┌────────
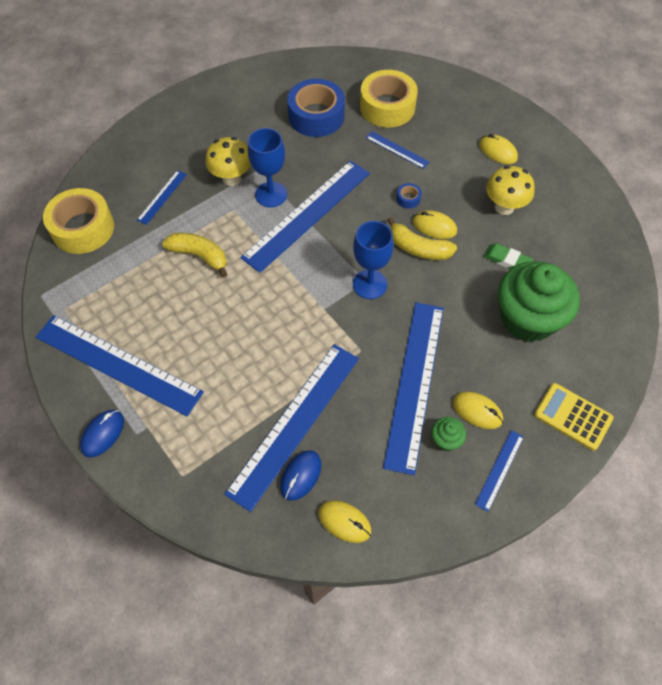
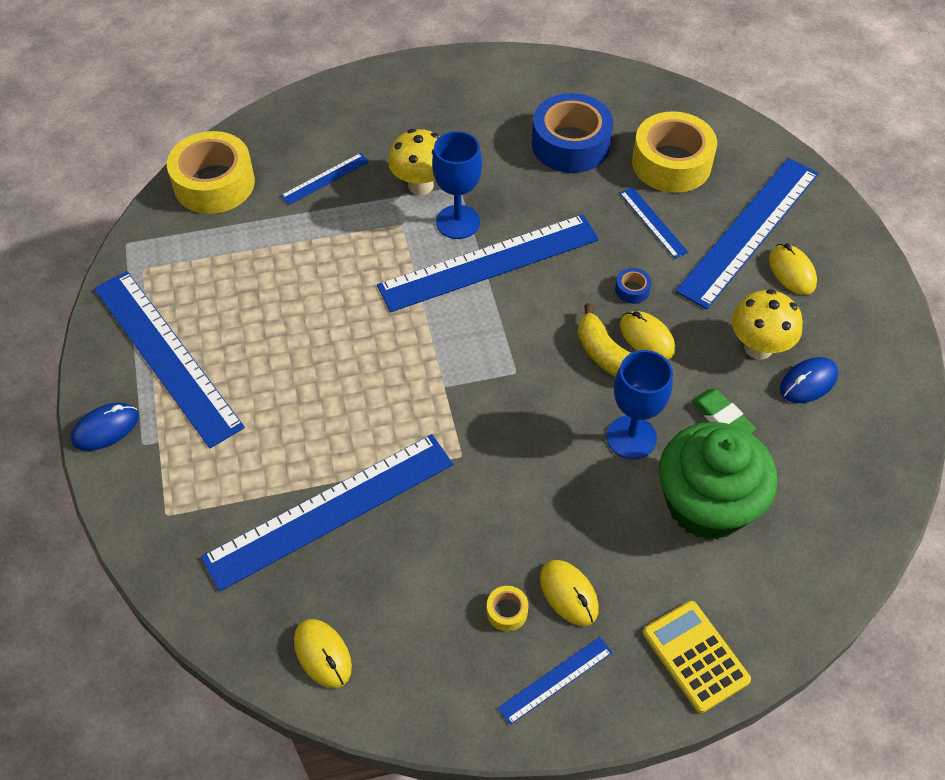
camera: 25 degrees right, 5 degrees down
(199, 256) = (329, 265): yellow banana -> none
(301, 476) = (302, 575): blue mouse -> blue mouse (808, 382)
(369, 284) = (519, 378): blue goblet -> blue goblet (631, 437)
(414, 383) = (506, 524): blue ruler -> blue ruler (748, 231)
(446, 439) = (507, 611): green cupcake -> yellow tape

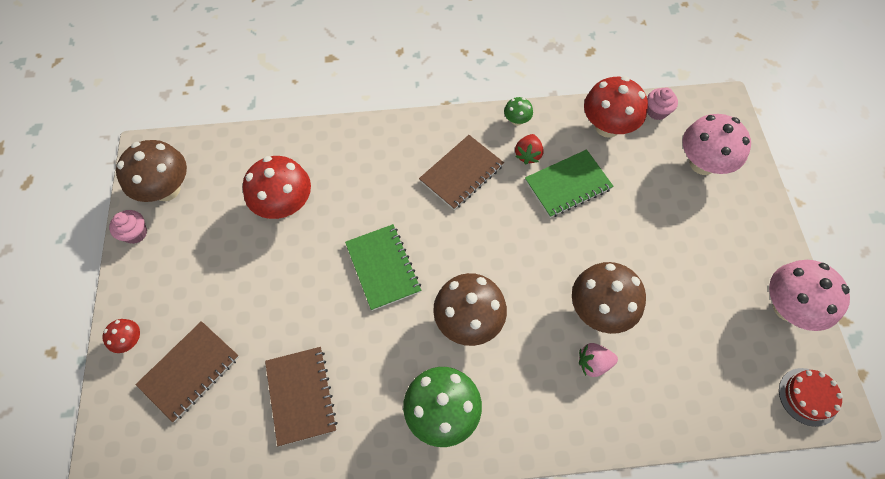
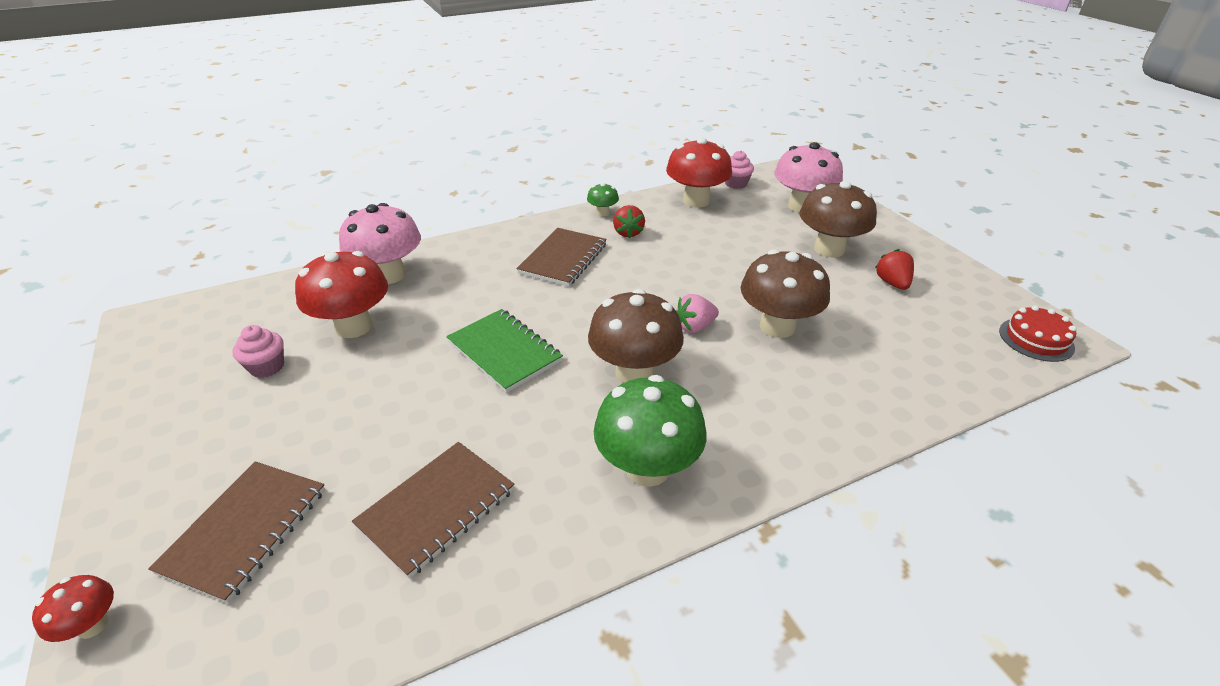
camera: 20 degrees left, 25 degrees down
(130, 340) = (133, 521): red mushroom -> red mushroom (92, 625)
(135, 233) = (133, 400): pink cupcake -> pink cupcake (267, 367)
(167, 189) = (178, 348): brown mushroom -> brown mushroom (829, 249)
(301, 396) = (437, 508): brown notebook -> brown notebook turned 75 degrees clockwise
(568, 185) = (682, 244): green notebook -> none
(593, 363) = (801, 371): pink strawberry -> pink strawberry (695, 327)
(725, 291) = (892, 283): none -> red strawberry
(787, 307) = (957, 280): pink mushroom -> pink mushroom (389, 275)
└────────
→ TASK OBJECTIVE
Retype the data above verbatim, minus images.

→ EXERCISE SOLUTION
camera: 25 degrees right, 5 degrees down
(199, 256) = (329, 265): yellow banana -> none
(301, 476) = (302, 575): blue mouse -> blue mouse (808, 382)
(369, 284) = (519, 378): blue goblet -> blue goblet (631, 437)
(414, 383) = (506, 524): blue ruler -> blue ruler (748, 231)
(446, 439) = (507, 611): green cupcake -> yellow tape

camera: 20 degrees left, 25 degrees down
(130, 340) = (133, 521): red mushroom -> red mushroom (92, 625)
(135, 233) = (133, 400): pink cupcake -> pink cupcake (267, 367)
(167, 189) = (178, 348): brown mushroom -> brown mushroom (829, 249)
(301, 396) = (437, 508): brown notebook -> brown notebook turned 75 degrees clockwise
(568, 185) = (682, 244): green notebook -> none
(593, 363) = (801, 371): pink strawberry -> pink strawberry (695, 327)
(725, 291) = (892, 283): none -> red strawberry
(787, 307) = (957, 280): pink mushroom -> pink mushroom (389, 275)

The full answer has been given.